**GIVEN INFORMATION:**
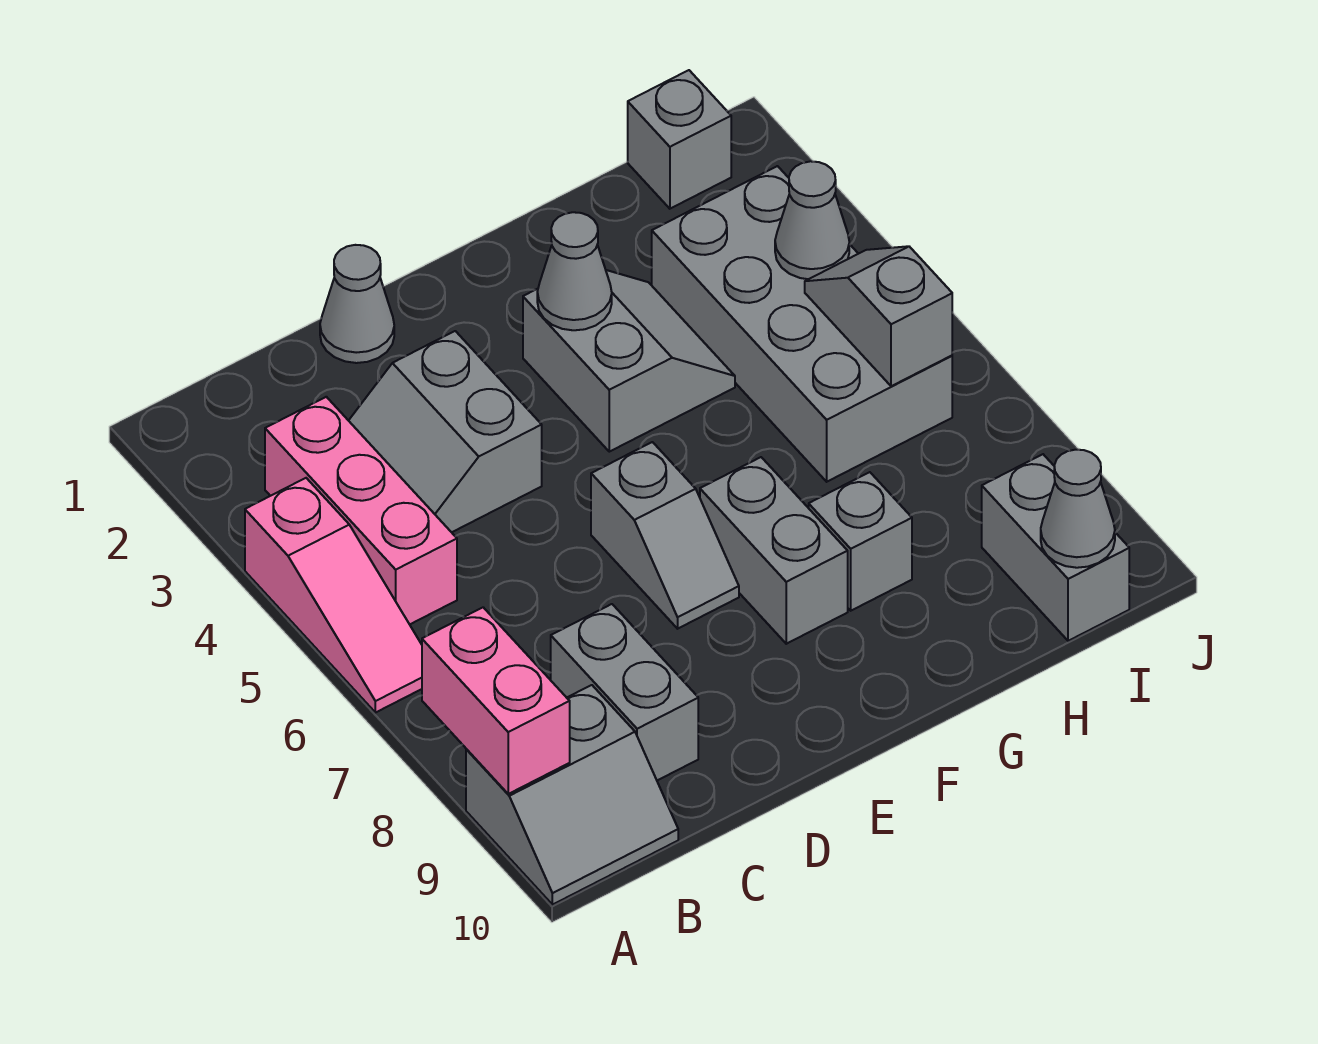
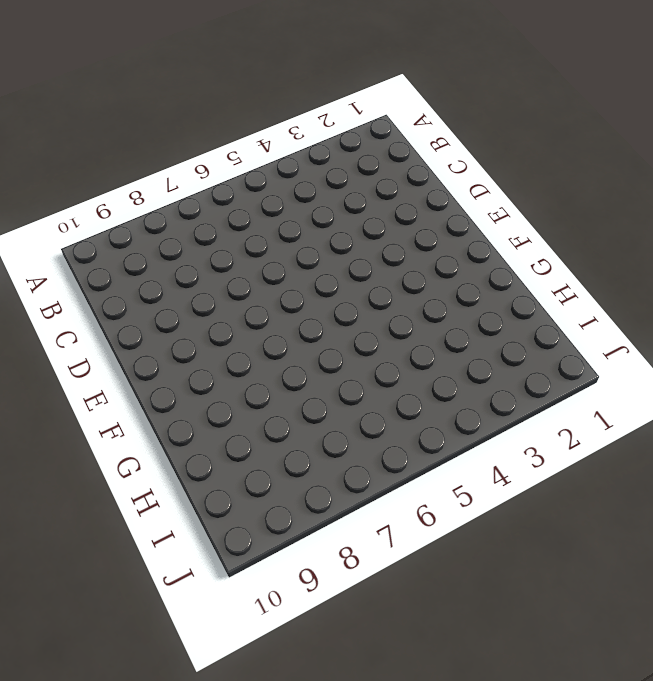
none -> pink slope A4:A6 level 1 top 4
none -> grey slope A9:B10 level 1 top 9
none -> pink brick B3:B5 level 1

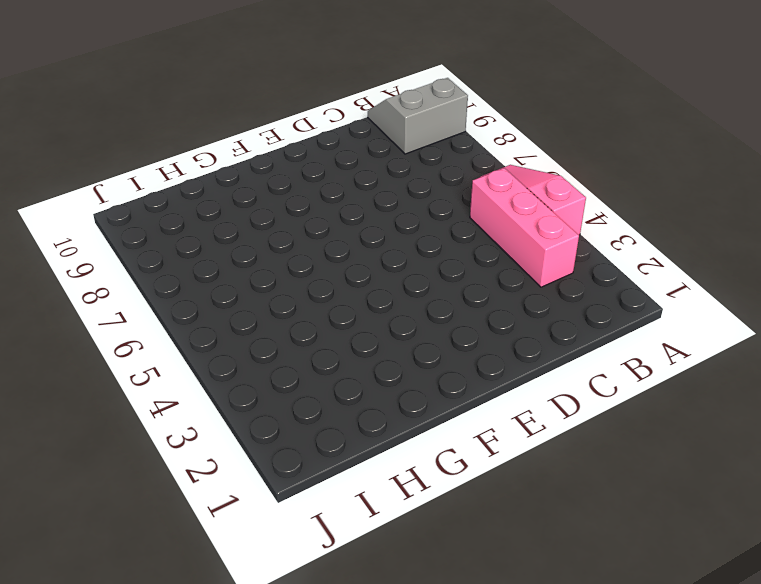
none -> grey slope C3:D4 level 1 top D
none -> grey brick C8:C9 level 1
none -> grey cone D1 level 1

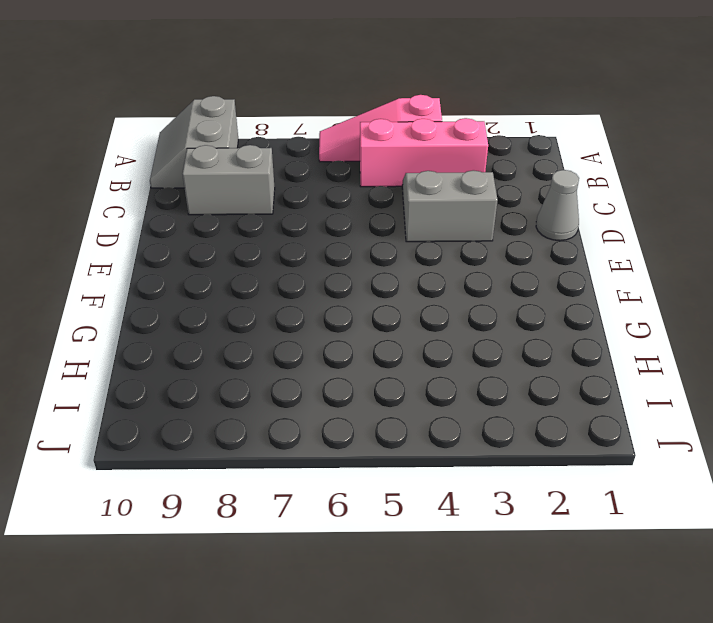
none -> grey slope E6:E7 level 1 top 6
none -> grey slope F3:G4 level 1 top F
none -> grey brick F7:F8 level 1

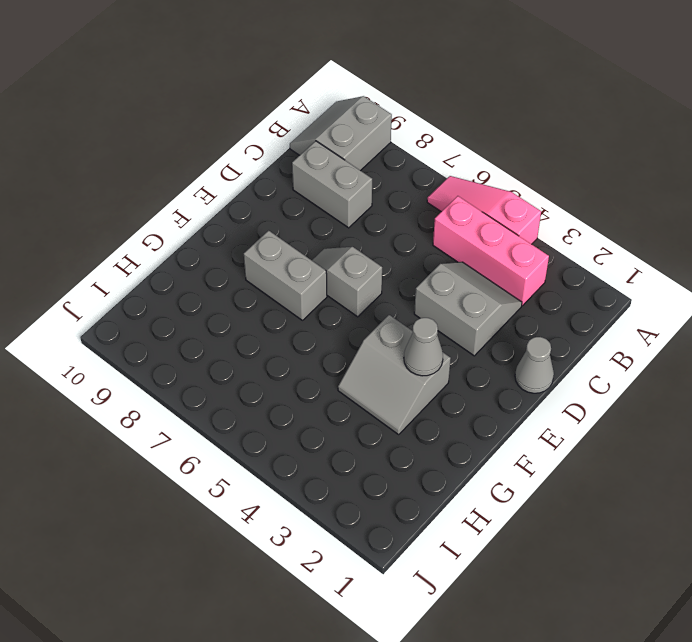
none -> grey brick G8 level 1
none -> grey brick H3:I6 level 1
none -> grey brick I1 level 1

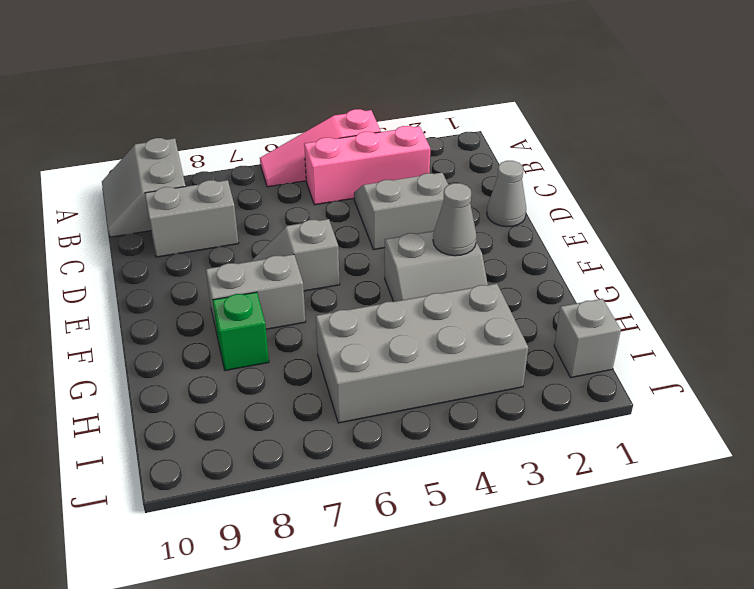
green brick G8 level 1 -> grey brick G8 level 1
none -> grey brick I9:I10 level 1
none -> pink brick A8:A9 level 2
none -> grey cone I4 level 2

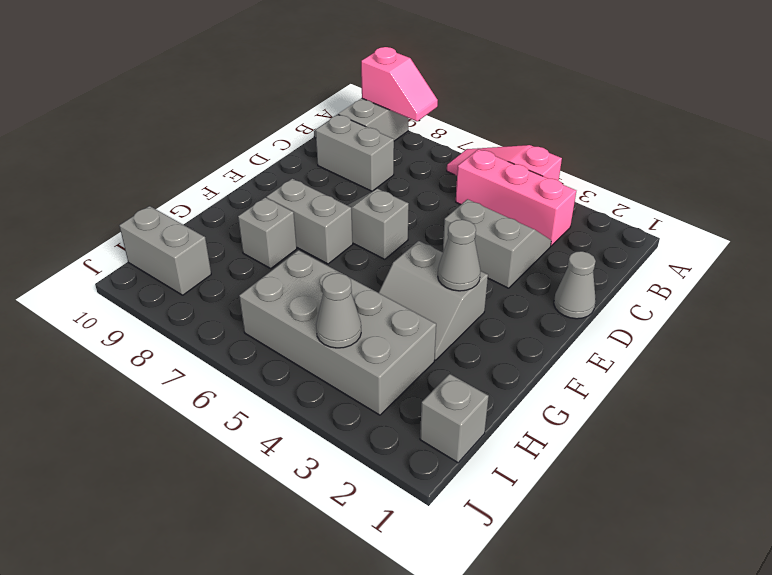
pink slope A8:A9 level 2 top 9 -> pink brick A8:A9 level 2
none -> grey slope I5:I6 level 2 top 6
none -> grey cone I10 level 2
---
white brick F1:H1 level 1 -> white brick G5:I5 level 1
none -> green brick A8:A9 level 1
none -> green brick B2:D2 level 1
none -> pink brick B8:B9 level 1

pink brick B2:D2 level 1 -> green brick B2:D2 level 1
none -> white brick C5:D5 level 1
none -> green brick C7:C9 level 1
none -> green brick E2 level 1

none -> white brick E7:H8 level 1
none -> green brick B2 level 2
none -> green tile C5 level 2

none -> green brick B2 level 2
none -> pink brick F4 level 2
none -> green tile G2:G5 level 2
==
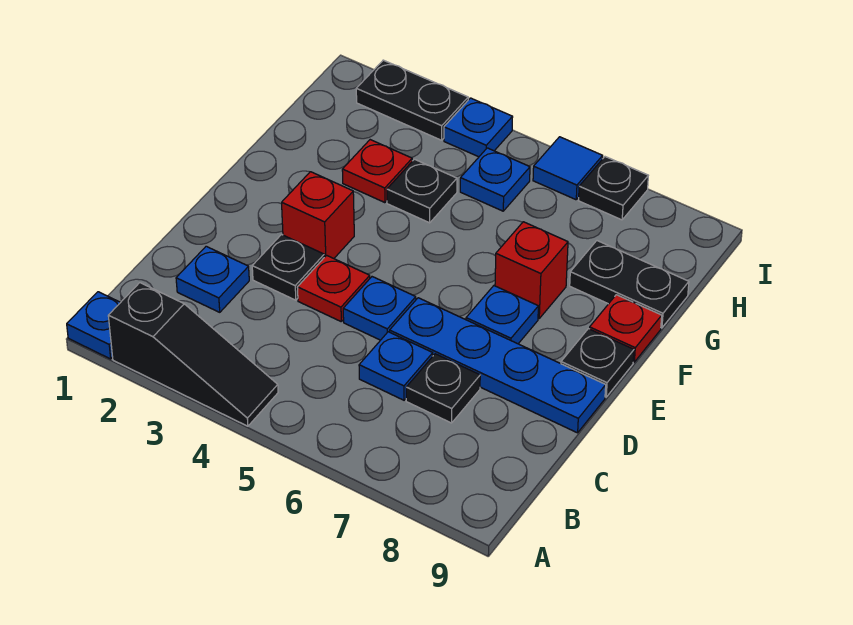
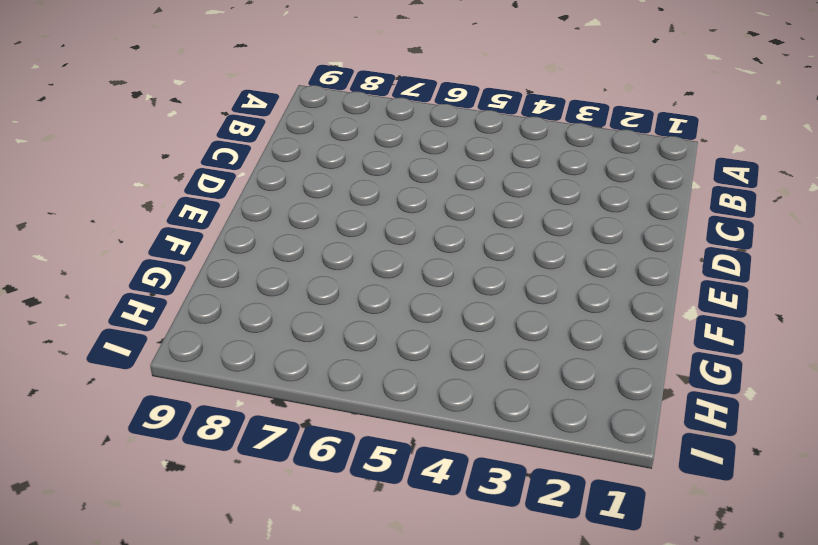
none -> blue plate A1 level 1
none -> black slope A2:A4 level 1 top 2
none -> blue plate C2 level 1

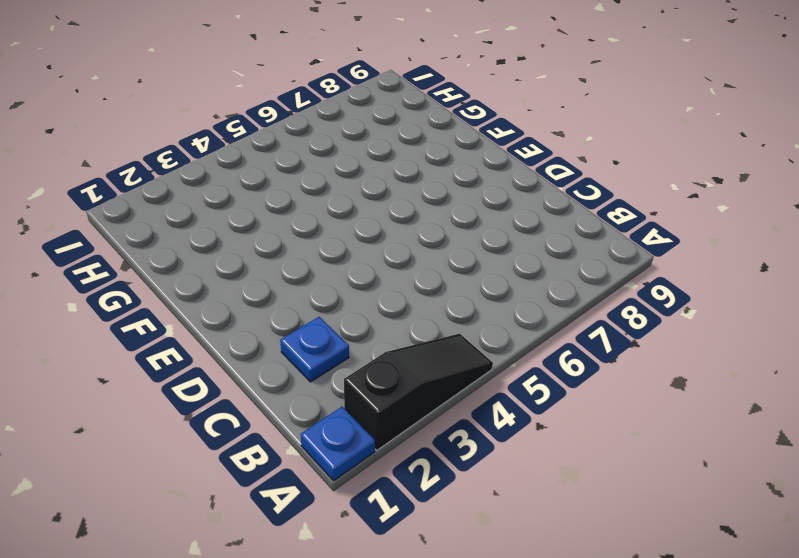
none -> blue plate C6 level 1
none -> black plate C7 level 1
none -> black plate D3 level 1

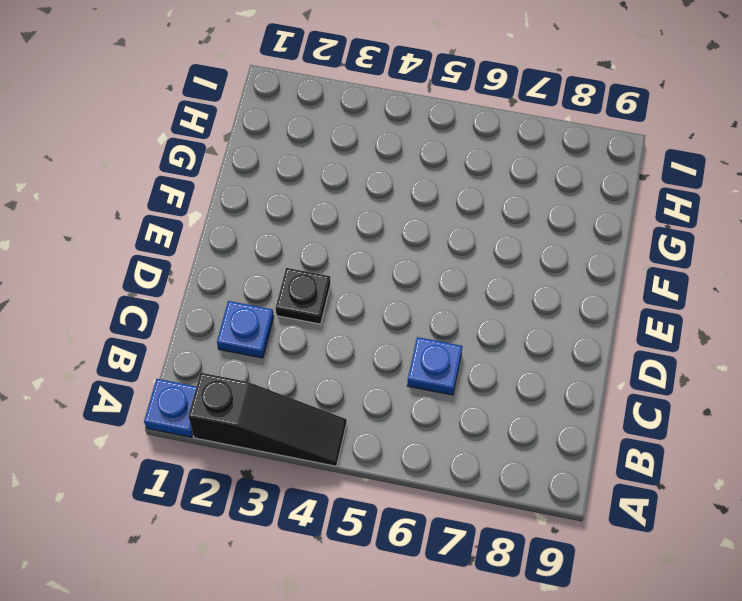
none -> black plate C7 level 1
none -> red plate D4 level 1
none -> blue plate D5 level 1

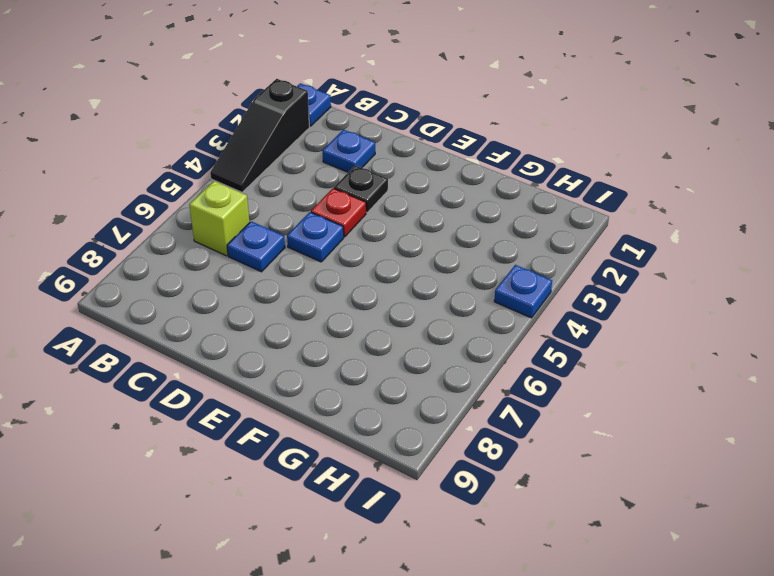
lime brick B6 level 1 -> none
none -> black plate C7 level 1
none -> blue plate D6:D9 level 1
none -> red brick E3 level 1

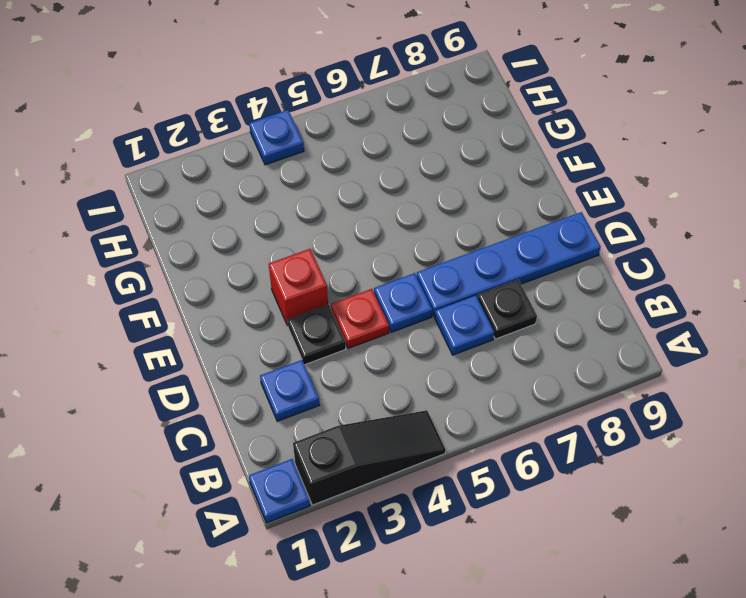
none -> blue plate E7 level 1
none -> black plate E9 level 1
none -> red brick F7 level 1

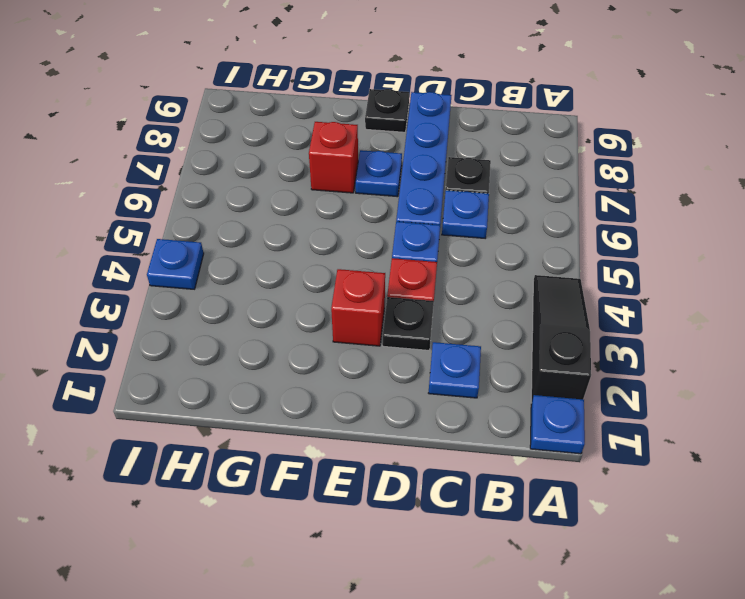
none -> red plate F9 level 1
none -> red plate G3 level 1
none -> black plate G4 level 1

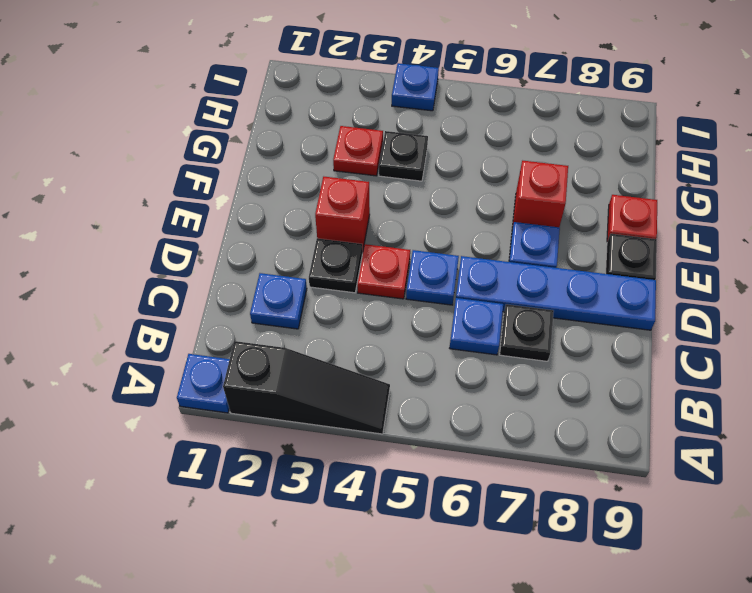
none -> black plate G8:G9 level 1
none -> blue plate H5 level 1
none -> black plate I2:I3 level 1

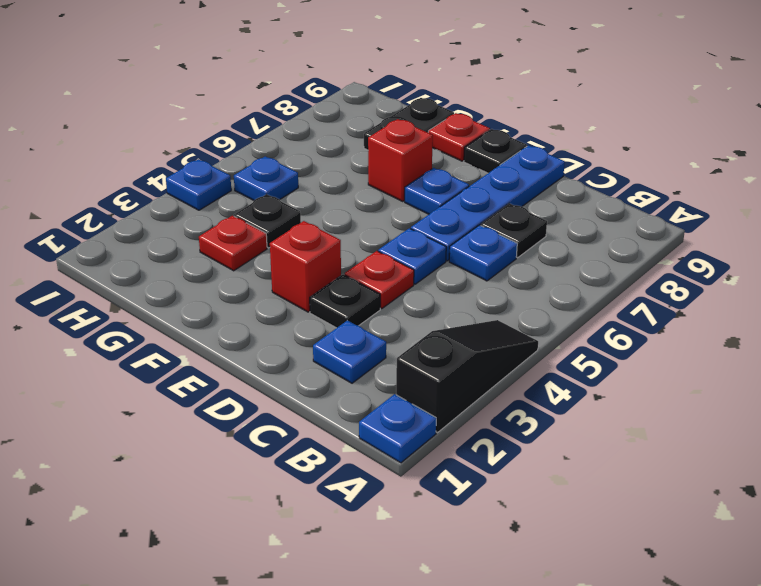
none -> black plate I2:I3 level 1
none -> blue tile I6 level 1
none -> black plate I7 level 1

**WHAT THE EXERCISE ASKS:** What is needed is an exact copy of the lines above from the one with "none -> grey brick G8 level 1" to the one with "pink slope A8:A9", both ends kept, and nothing more; please leave the pictures out.

**WRITTEN ANSWER:**
none -> grey brick G8 level 1
none -> grey brick H3:I6 level 1
none -> grey brick I1 level 1

green brick G8 level 1 -> grey brick G8 level 1
none -> grey brick I9:I10 level 1
none -> pink brick A8:A9 level 2
none -> grey cone I4 level 2

pink slope A8:A9 level 2 top 9 -> pink brick A8:A9 level 2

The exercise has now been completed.